• Task goal:
Below is a listing; transcribe it exactly but without any images.

Material for this exercise: Begin

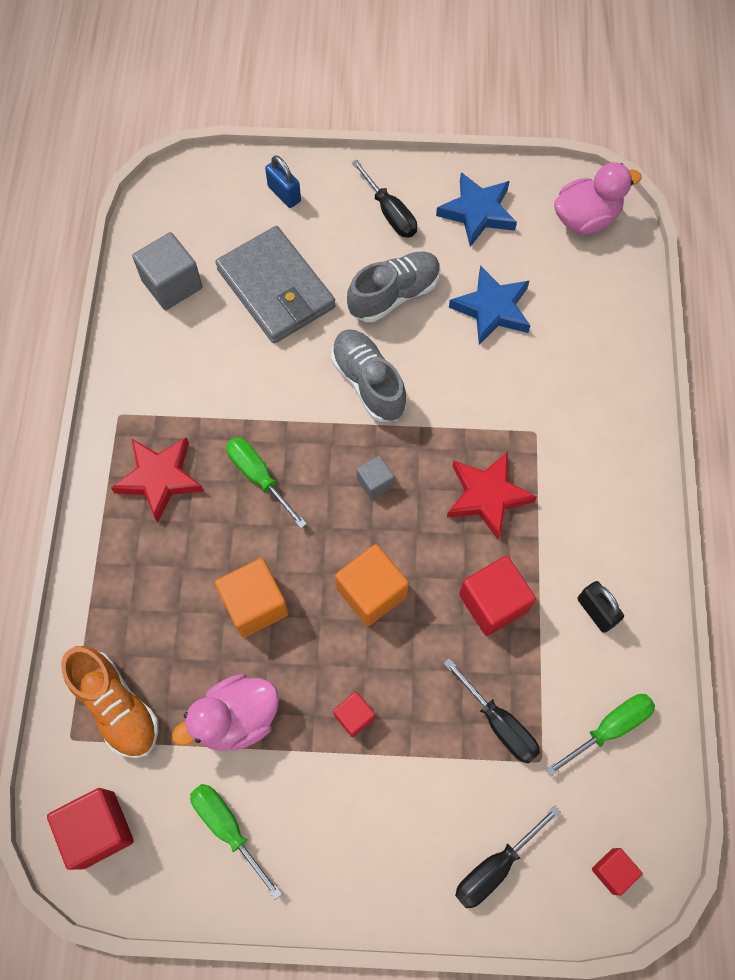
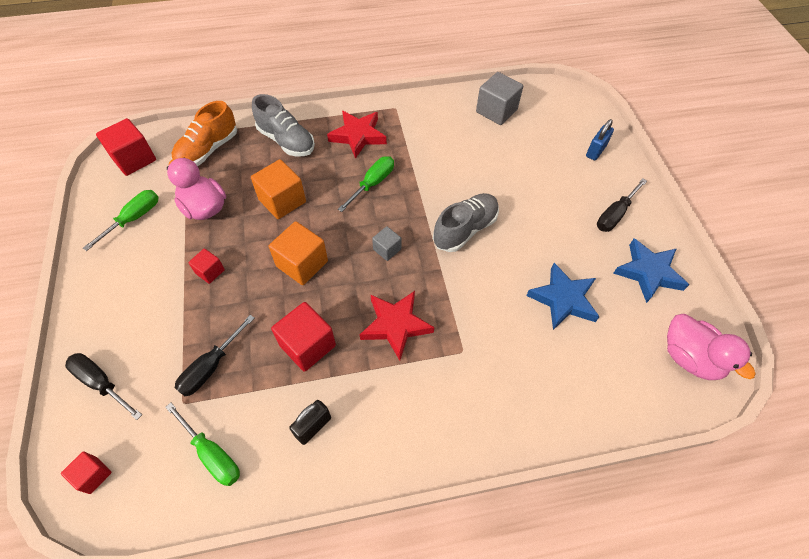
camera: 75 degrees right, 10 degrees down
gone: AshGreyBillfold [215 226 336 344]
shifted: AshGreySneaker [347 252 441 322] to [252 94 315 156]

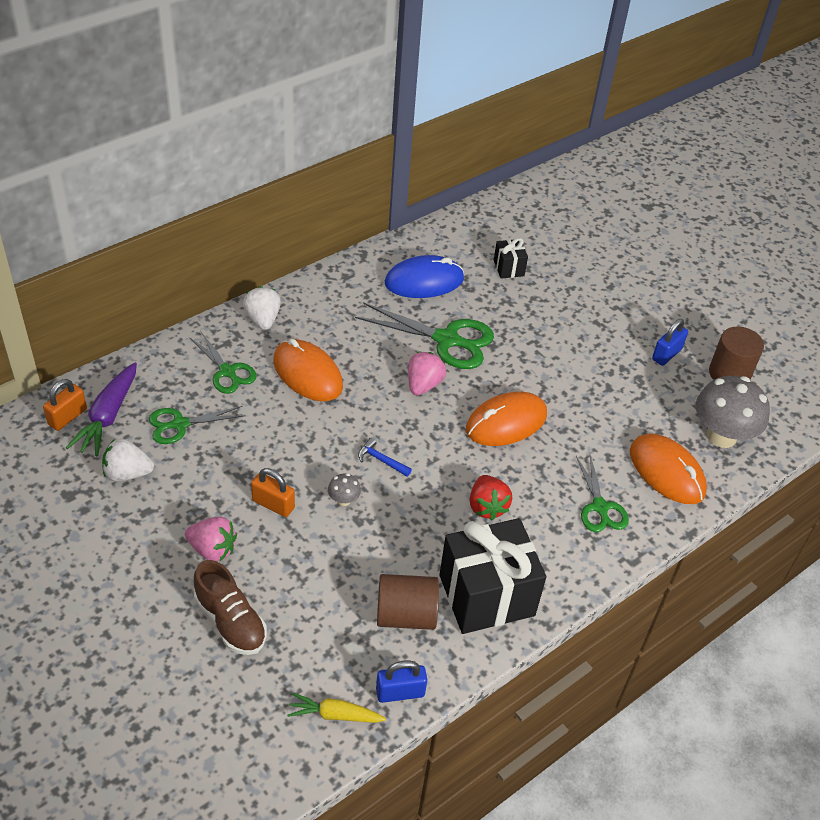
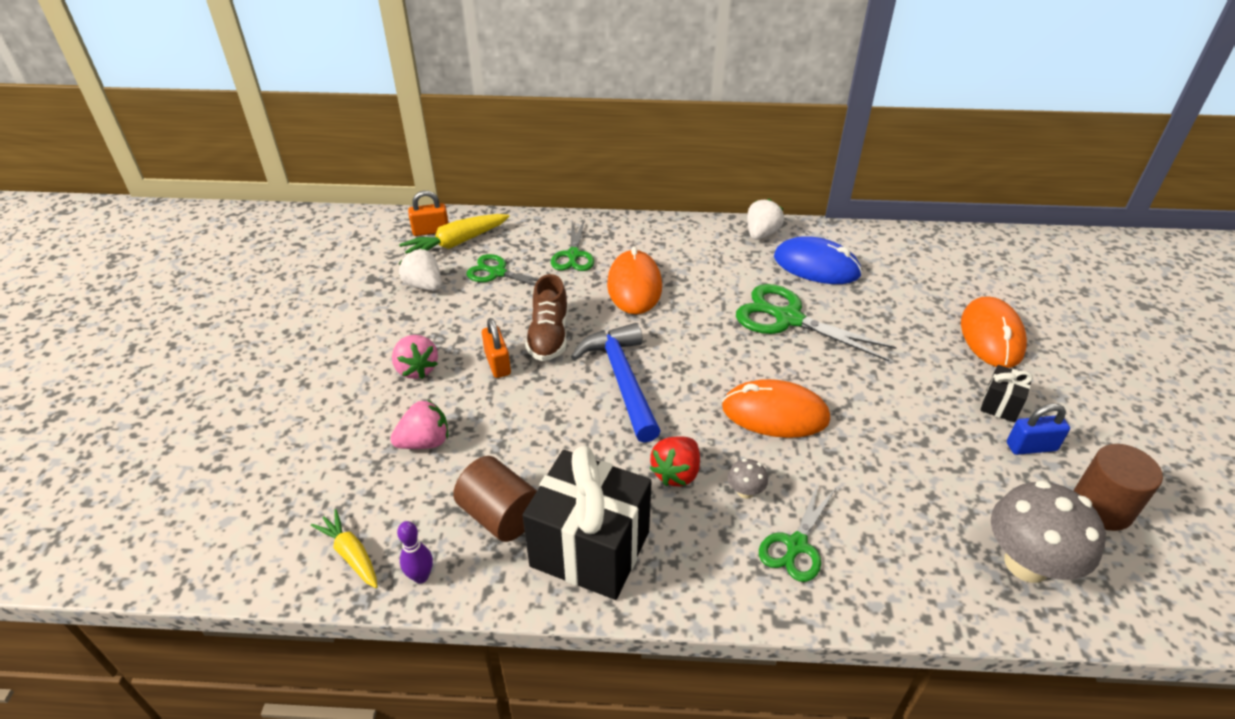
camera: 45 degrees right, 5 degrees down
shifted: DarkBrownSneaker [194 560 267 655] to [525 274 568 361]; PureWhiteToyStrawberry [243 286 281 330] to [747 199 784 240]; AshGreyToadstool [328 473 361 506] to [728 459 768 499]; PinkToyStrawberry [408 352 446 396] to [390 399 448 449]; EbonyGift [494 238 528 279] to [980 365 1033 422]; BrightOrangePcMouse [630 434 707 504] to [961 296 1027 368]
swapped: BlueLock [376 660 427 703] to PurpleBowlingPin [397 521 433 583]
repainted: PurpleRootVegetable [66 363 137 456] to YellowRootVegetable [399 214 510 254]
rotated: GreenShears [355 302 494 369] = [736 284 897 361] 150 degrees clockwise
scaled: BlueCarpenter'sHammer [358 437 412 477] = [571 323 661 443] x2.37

Material for this exercise: End

• Finished exercise:
camera: 75 degrees right, 10 degrees down
gone: AshGreyBillfold [215 226 336 344]
shifted: AshGreySneaker [347 252 441 322] to [252 94 315 156]

camera: 45 degrees right, 5 degrees down
shifted: DarkBrownSneaker [194 560 267 655] to [525 274 568 361]; PureWhiteToyStrawberry [243 286 281 330] to [747 199 784 240]; AshGreyToadstool [328 473 361 506] to [728 459 768 499]; PinkToyStrawberry [408 352 446 396] to [390 399 448 449]; EbonyGift [494 238 528 279] to [980 365 1033 422]; BrightOrangePcMouse [630 434 707 504] to [961 296 1027 368]
swapped: BlueLock [376 660 427 703] to PurpleBowlingPin [397 521 433 583]
repainted: PurpleRootVegetable [66 363 137 456] to YellowRootVegetable [399 214 510 254]
rotated: GreenShears [355 302 494 369] = [736 284 897 361] 150 degrees clockwise
scaled: BlueCarpenter'sHammer [358 437 412 477] = [571 323 661 443] x2.37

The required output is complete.